What is needed is an exact copy of every entry below, minus the images.

■ Scene images with change listings
-.-.-

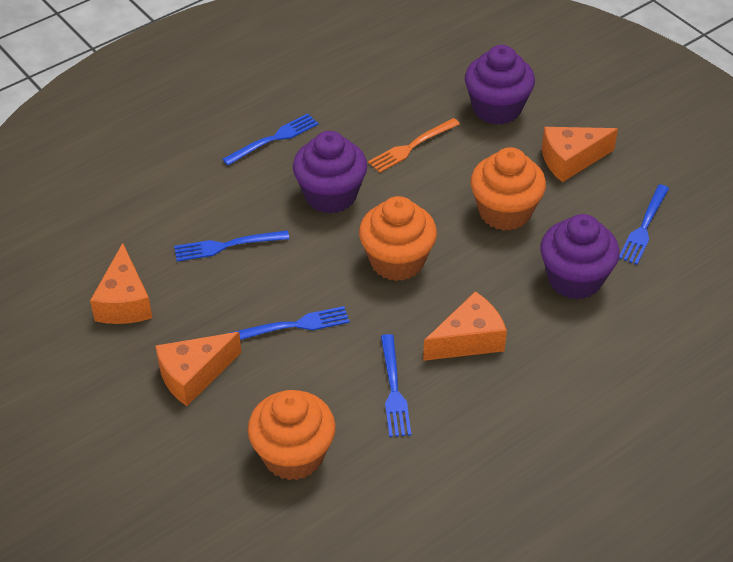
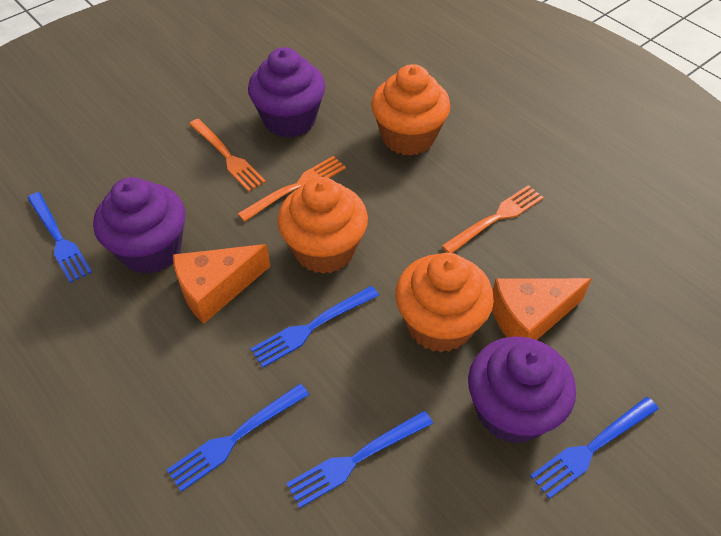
orange cheese: 4 -> 2
orange fork: 1 -> 3

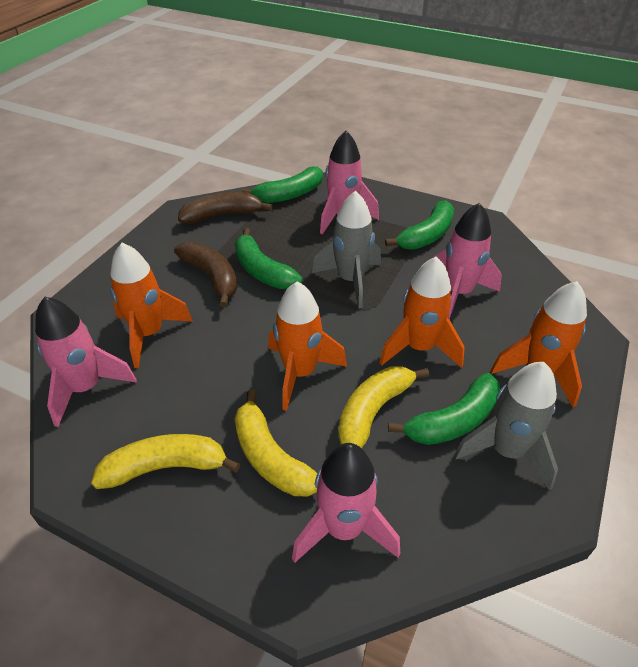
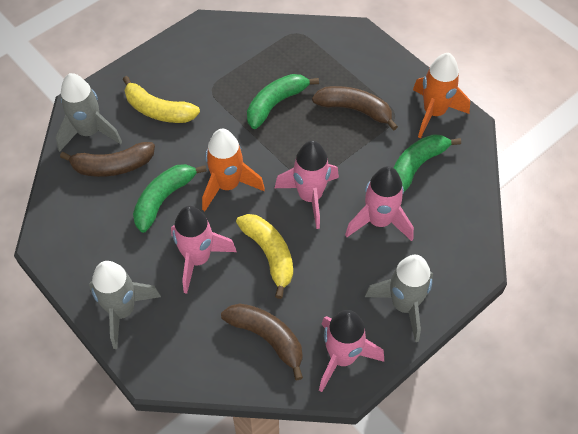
brown banana: 2 -> 3
green banana: 4 -> 3
grey rocket: 2 -> 3
orange rocket: 4 -> 2
yellow banana: 3 -> 2

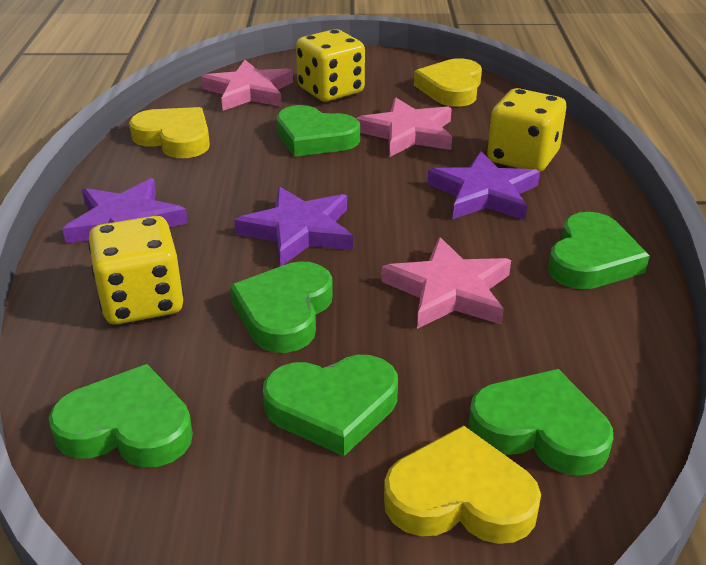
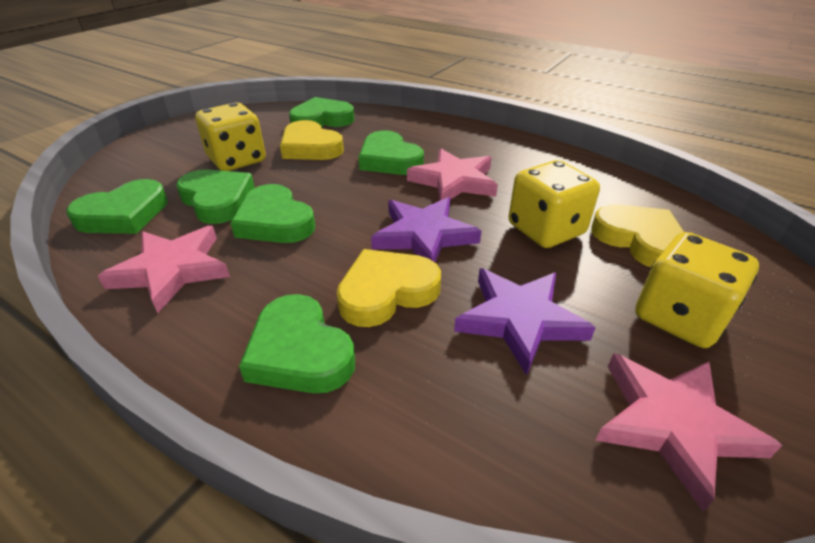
purple star: 3 -> 2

-.-.-

■ Output below
orange cheese: 4 -> 2
orange fork: 1 -> 3

brown banana: 2 -> 3
green banana: 4 -> 3
grey rocket: 2 -> 3
orange rocket: 4 -> 2
yellow banana: 3 -> 2

purple star: 3 -> 2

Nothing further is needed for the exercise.